PROBLEM STATEMENT
Every record must be given again word for word; no picture belongs in the copy.
==== DATASET RECORDS ====
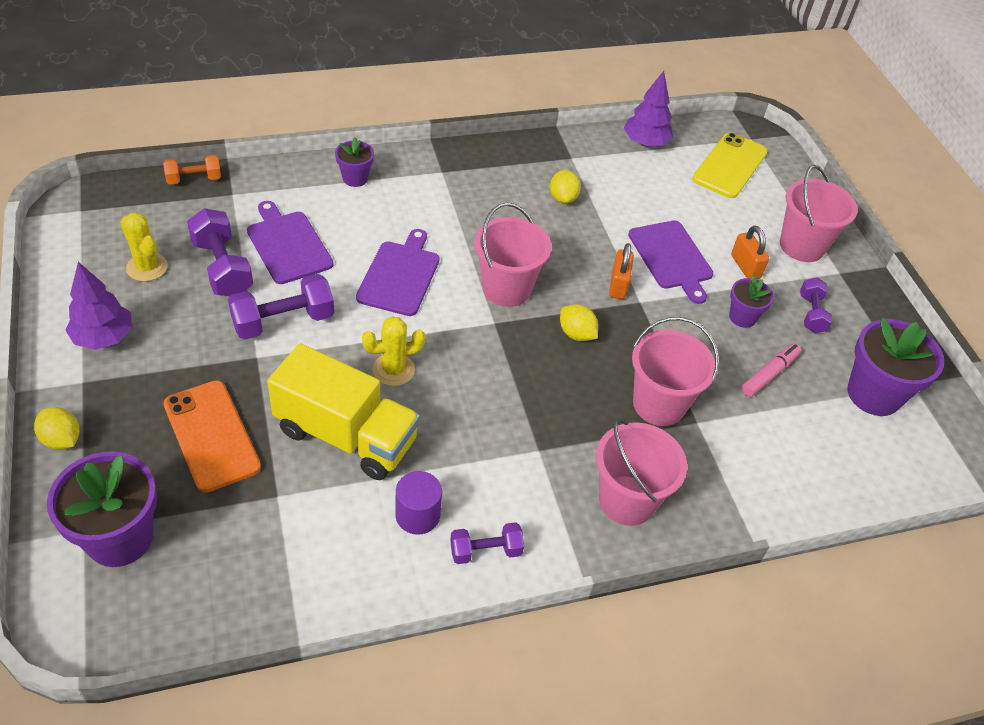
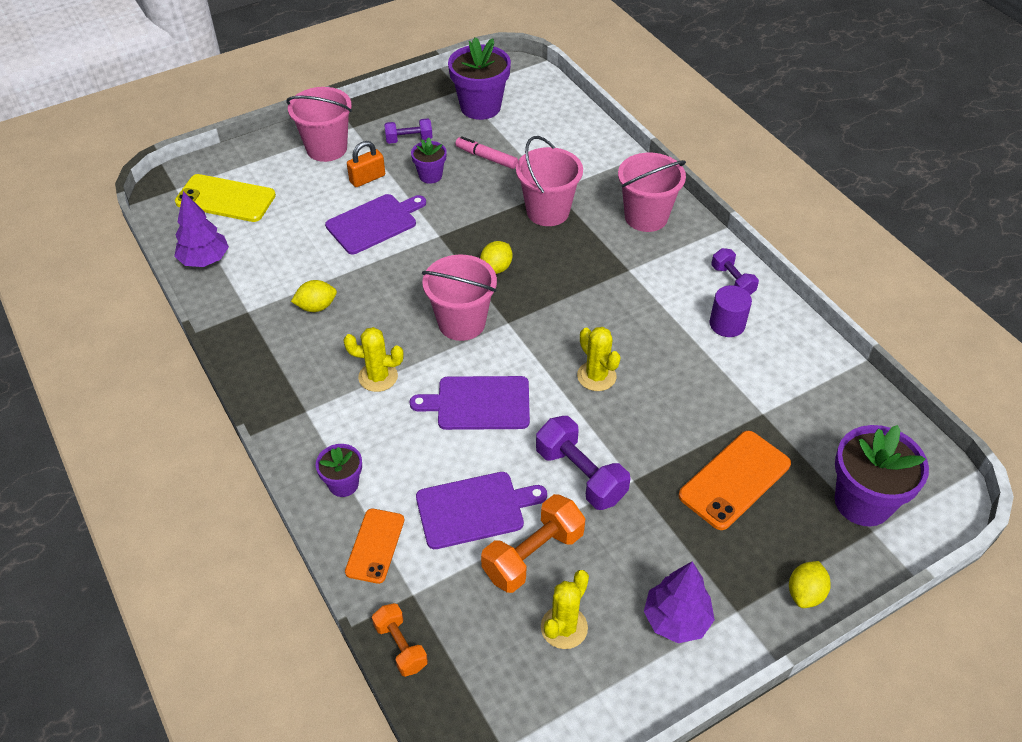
camera: 100 degrees left, 0 degrees up
(222, 268) = (533, 555): purple dumbbell -> orange dumbbell
(287, 183) = (375, 546): none -> orange phone
(288, 245) = (474, 509): purple cutting board -> purple cutting board turned 150 degrees counterclockwise
(346, 435) = (681, 388): yellow truck -> none
(461, 219) = (378, 377): none -> yellow cactus
(618, 285) = (424, 251): orange padlock -> none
====
RESULT
camera: 100 degrees left, 0 degrees up
(222, 268) = (533, 555): purple dumbbell -> orange dumbbell
(287, 183) = (375, 546): none -> orange phone
(288, 245) = (474, 509): purple cutting board -> purple cutting board turned 150 degrees counterclockwise
(346, 435) = (681, 388): yellow truck -> none
(461, 219) = (378, 377): none -> yellow cactus
(618, 285) = (424, 251): orange padlock -> none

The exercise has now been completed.